EXERCISE DESCRIPTION:
Check each line of the entries below for the string "plate"; copy every line where it appears.

==== INPUT ====

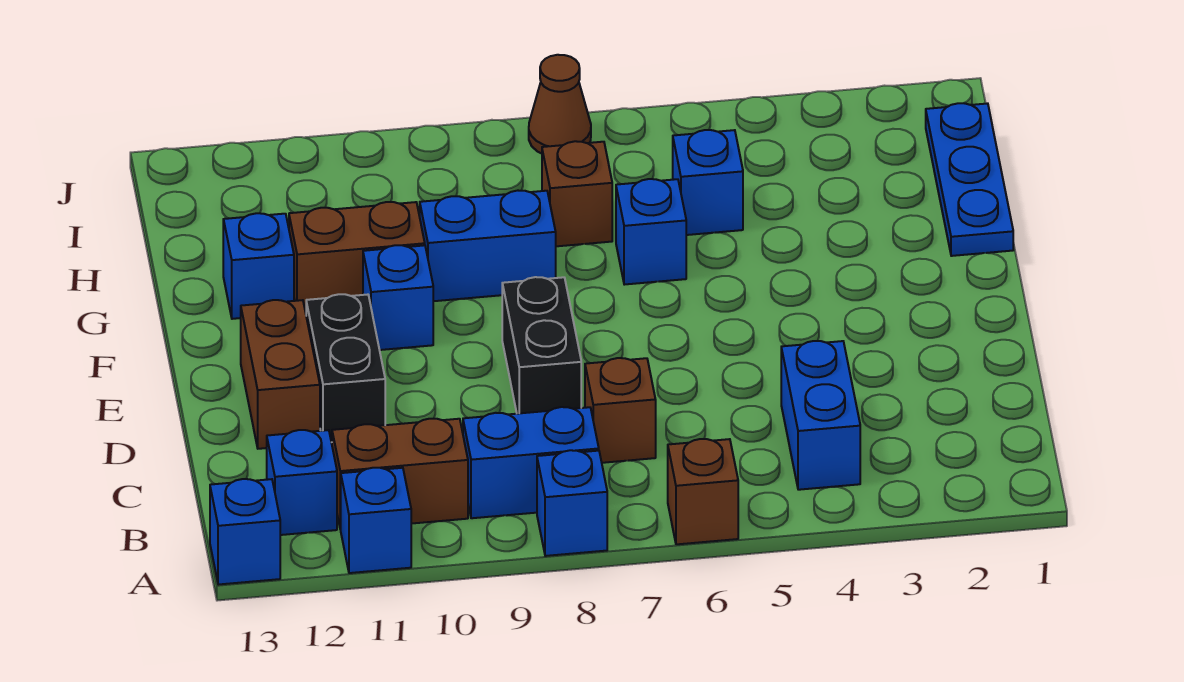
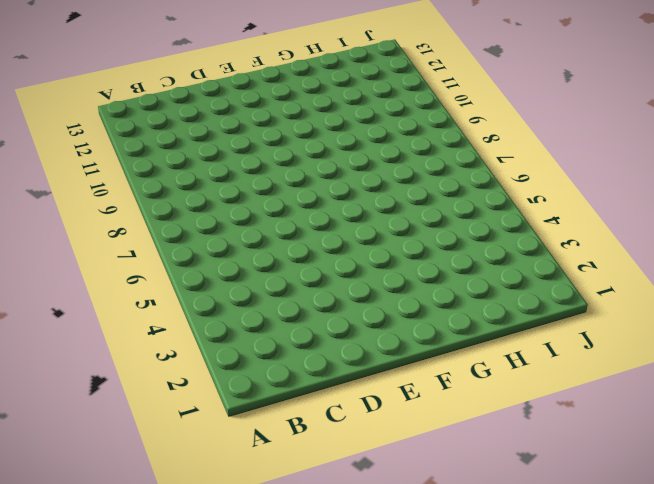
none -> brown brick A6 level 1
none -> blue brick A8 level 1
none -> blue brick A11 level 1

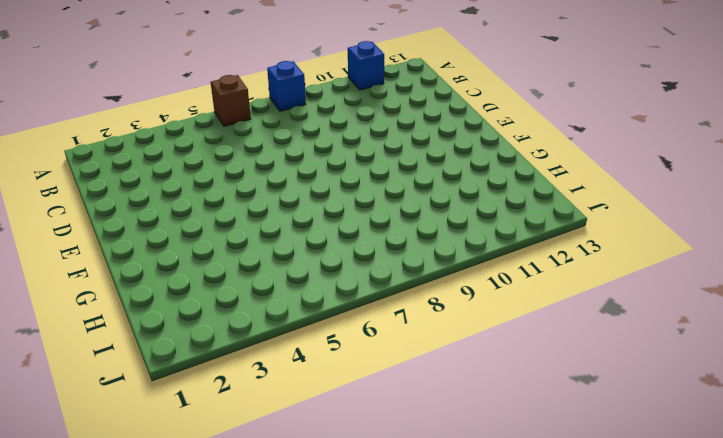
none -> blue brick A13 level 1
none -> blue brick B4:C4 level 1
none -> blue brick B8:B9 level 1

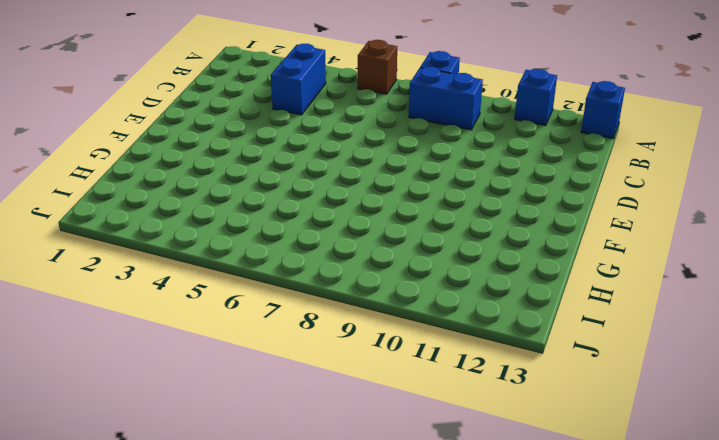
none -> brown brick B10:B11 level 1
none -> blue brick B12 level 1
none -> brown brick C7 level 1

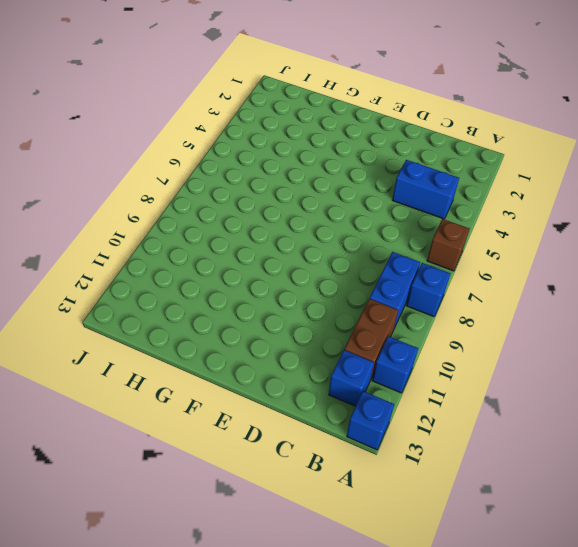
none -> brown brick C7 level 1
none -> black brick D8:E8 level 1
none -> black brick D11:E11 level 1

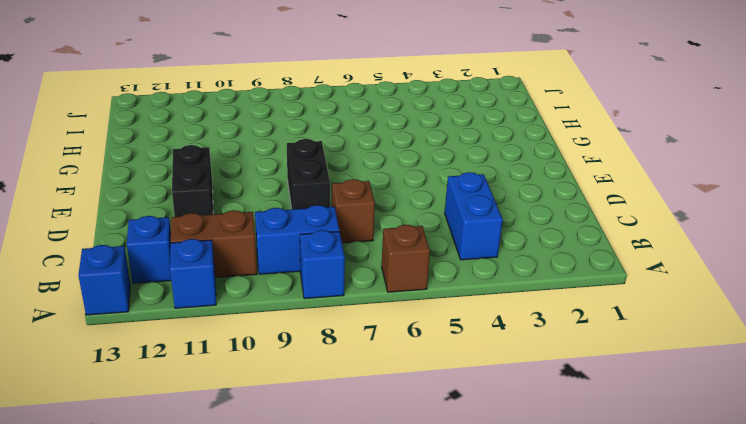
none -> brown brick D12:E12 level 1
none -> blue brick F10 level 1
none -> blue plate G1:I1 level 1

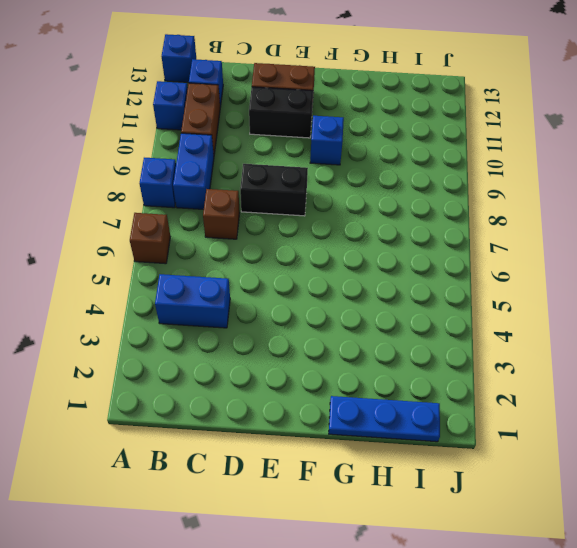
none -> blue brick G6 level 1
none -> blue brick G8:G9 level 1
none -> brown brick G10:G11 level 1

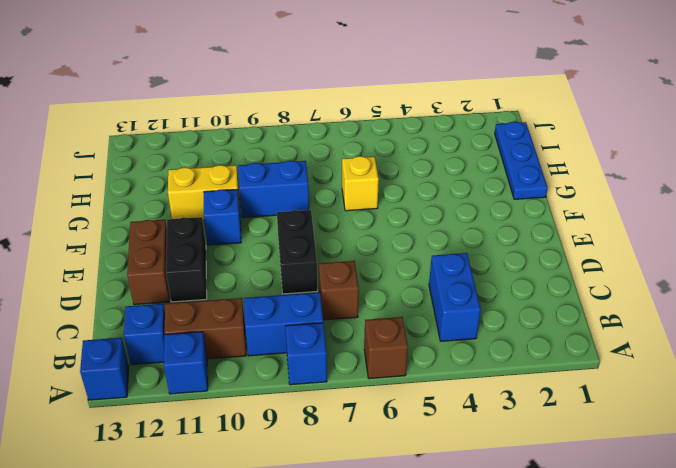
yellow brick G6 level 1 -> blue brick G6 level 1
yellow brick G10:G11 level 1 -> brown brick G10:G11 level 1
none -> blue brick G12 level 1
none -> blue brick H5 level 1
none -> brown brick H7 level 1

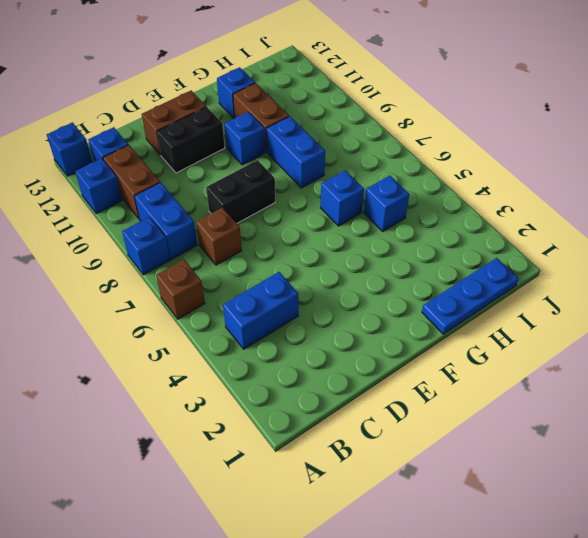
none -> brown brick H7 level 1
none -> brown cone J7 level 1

====
==== INPUT ====

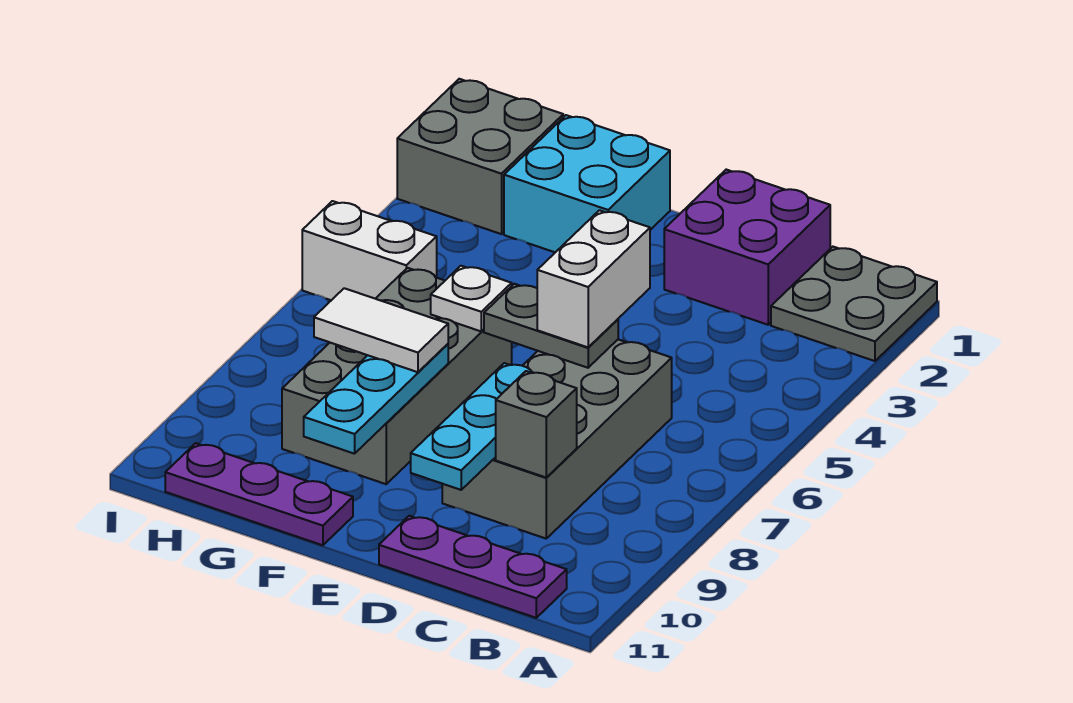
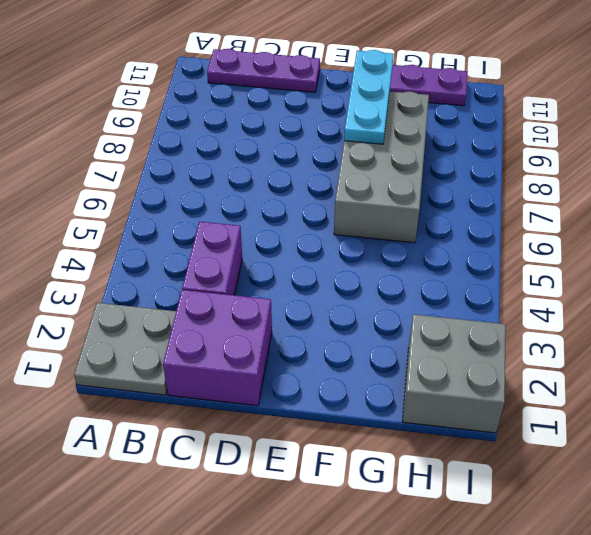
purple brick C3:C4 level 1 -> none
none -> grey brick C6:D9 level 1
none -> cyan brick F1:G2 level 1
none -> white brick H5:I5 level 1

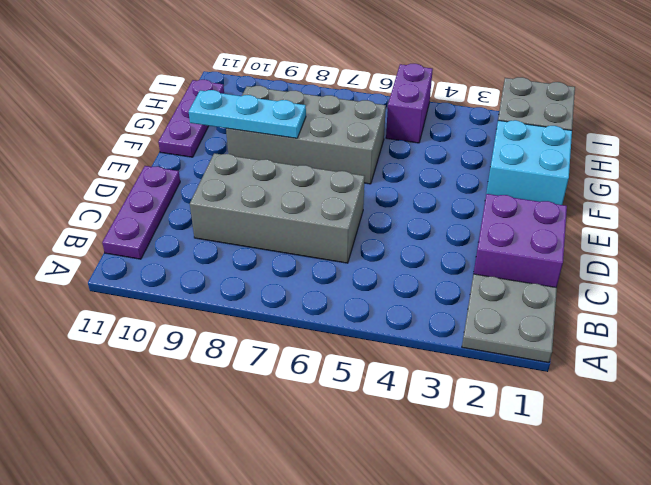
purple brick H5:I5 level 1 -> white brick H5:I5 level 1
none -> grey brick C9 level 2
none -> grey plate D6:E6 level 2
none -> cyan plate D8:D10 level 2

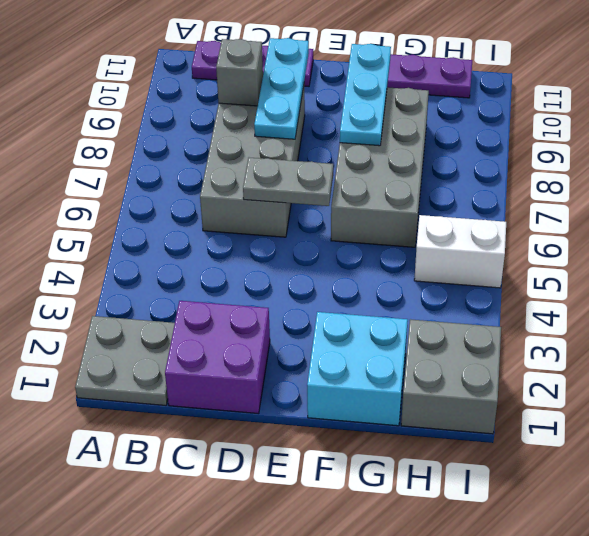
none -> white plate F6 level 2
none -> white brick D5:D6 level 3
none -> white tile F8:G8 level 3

====

OUTPUT:
none -> blue plate G1:I1 level 1
none -> grey plate D6:E6 level 2
none -> cyan plate D8:D10 level 2
none -> white plate F6 level 2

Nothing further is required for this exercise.